Scene difference descriptions:
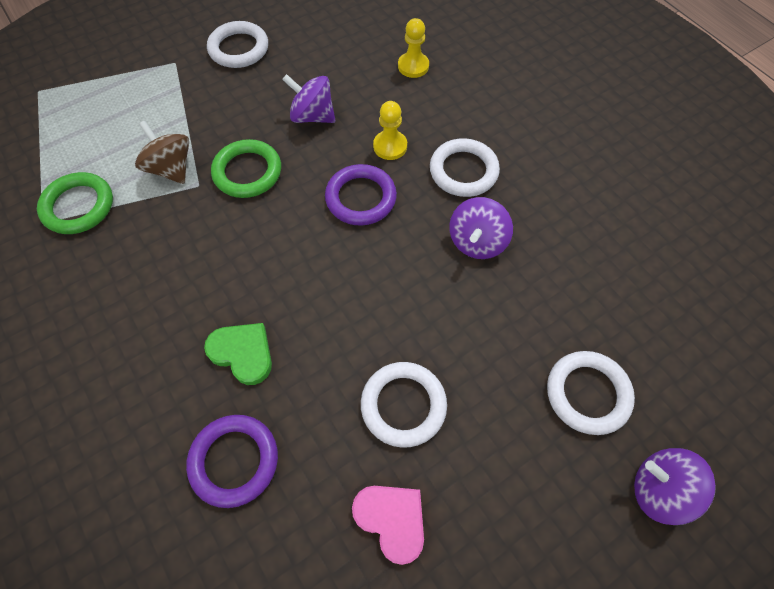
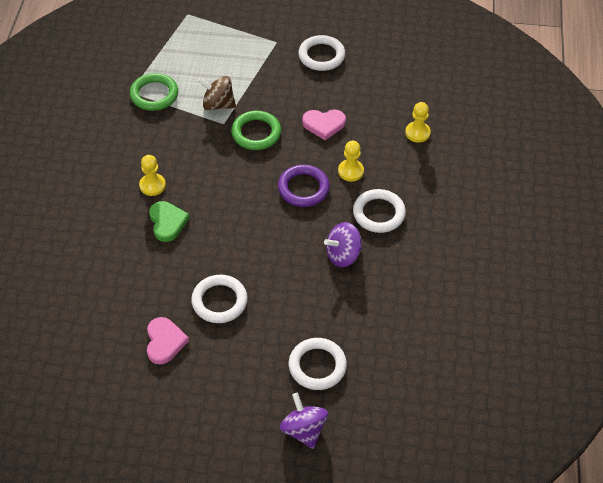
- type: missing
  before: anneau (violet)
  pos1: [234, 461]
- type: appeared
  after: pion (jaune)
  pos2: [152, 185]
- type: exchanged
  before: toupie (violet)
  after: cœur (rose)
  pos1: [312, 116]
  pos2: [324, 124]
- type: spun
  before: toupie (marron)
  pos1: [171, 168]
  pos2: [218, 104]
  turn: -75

_HOW TO COMPLETE THIS TASK_.
Reproduce the lines of the entries above exactly, but only from the line containing "pos2: [324, 124]" through the final line.

_TASK RESULT_.
  pos2: [324, 124]
- type: spun
  before: toupie (marron)
  pos1: [171, 168]
  pos2: [218, 104]
  turn: -75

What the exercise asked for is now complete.